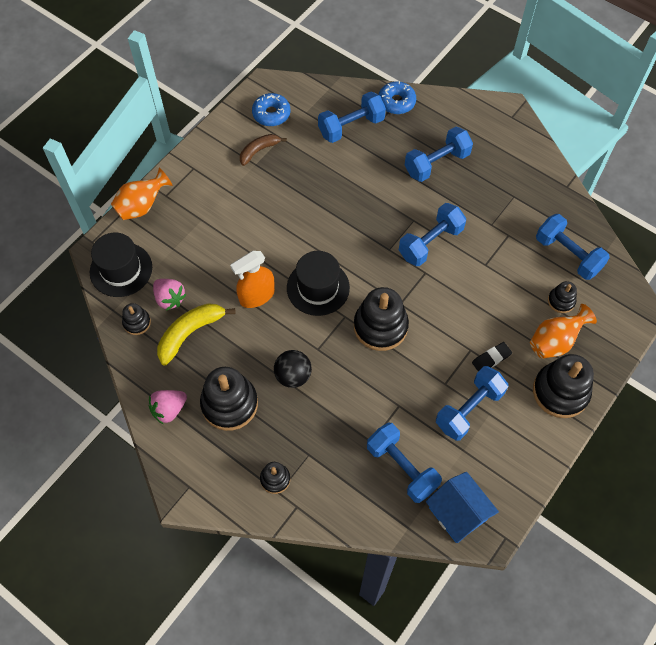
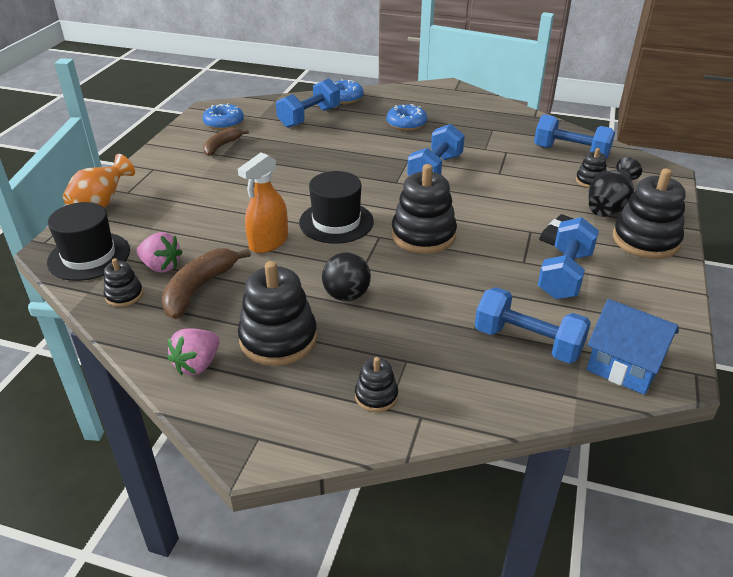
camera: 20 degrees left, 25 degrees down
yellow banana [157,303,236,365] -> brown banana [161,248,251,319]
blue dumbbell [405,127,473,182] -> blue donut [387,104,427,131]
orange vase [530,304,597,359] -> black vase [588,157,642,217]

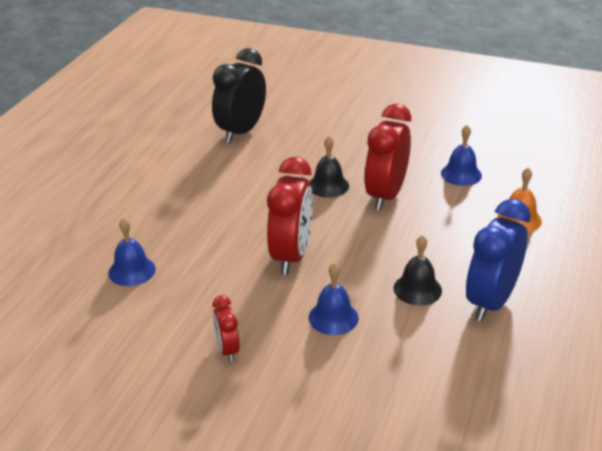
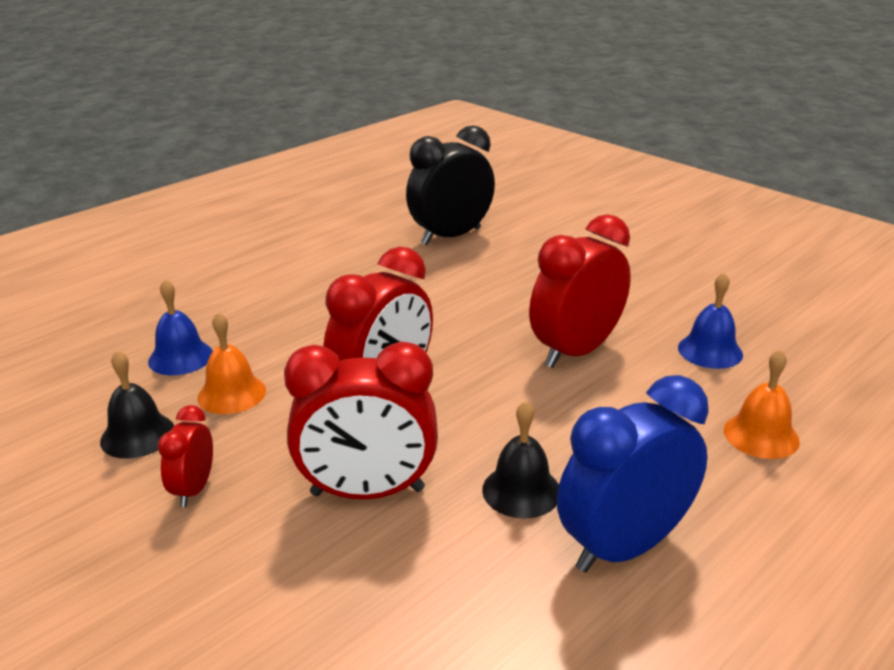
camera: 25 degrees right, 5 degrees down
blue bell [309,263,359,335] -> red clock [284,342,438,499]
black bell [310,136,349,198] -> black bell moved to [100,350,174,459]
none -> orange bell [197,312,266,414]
...
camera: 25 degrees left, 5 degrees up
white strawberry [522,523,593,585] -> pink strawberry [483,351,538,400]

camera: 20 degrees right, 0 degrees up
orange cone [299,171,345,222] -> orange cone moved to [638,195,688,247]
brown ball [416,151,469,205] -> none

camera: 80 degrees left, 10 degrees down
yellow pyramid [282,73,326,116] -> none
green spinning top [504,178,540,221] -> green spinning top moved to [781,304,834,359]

WHAT TO WORK ON: The lines above from the one with "white strawberry [522,523,593,585]" through the one with "green spinning top [504,178,540,221]" are to be duplicated exactly, ends included, with nothing added.

RESPONSE TO THE EXERCISE:
white strawberry [522,523,593,585] -> pink strawberry [483,351,538,400]

camera: 20 degrees right, 0 degrees up
orange cone [299,171,345,222] -> orange cone moved to [638,195,688,247]
brown ball [416,151,469,205] -> none

camera: 80 degrees left, 10 degrees down
yellow pyramid [282,73,326,116] -> none
green spinning top [504,178,540,221] -> green spinning top moved to [781,304,834,359]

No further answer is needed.